Aim of the exercise: In the material below, find every line containing "turquoise" and copy that line.

Data shown:
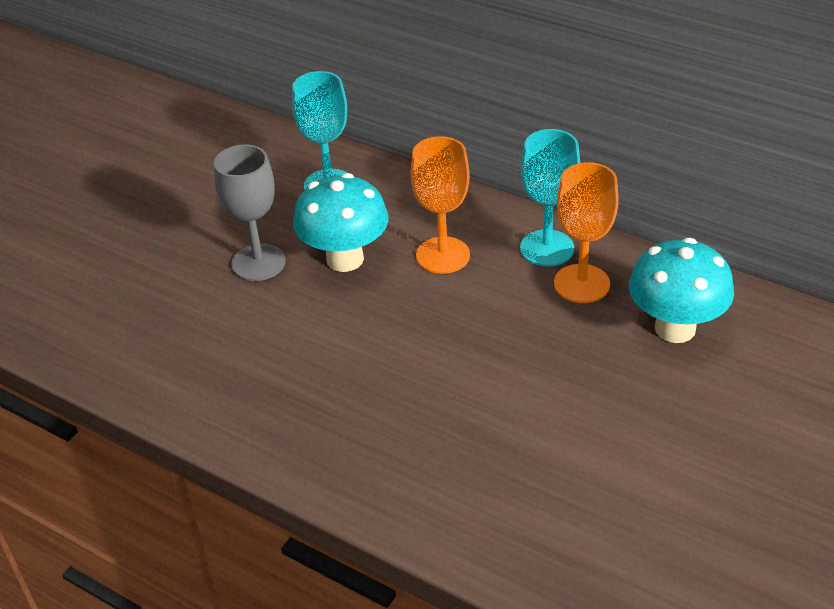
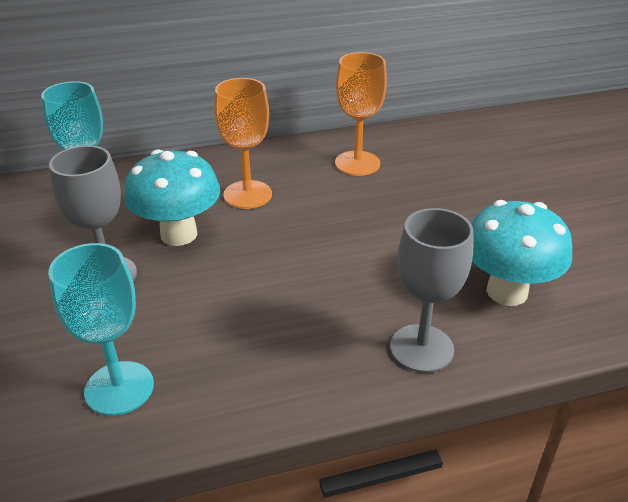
camera: 50 degrees left, 5 degrees down
(375, 478) = (421, 348): none -> grey goblet
(547, 248) = (307, 157): turquoise goblet -> turquoise goblet (119, 388)
(675, 328) = (441, 157): turquoise mushroom -> turquoise mushroom (507, 292)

Response:
(547, 248) = (307, 157): turquoise goblet -> turquoise goblet (119, 388)
(675, 328) = (441, 157): turquoise mushroom -> turquoise mushroom (507, 292)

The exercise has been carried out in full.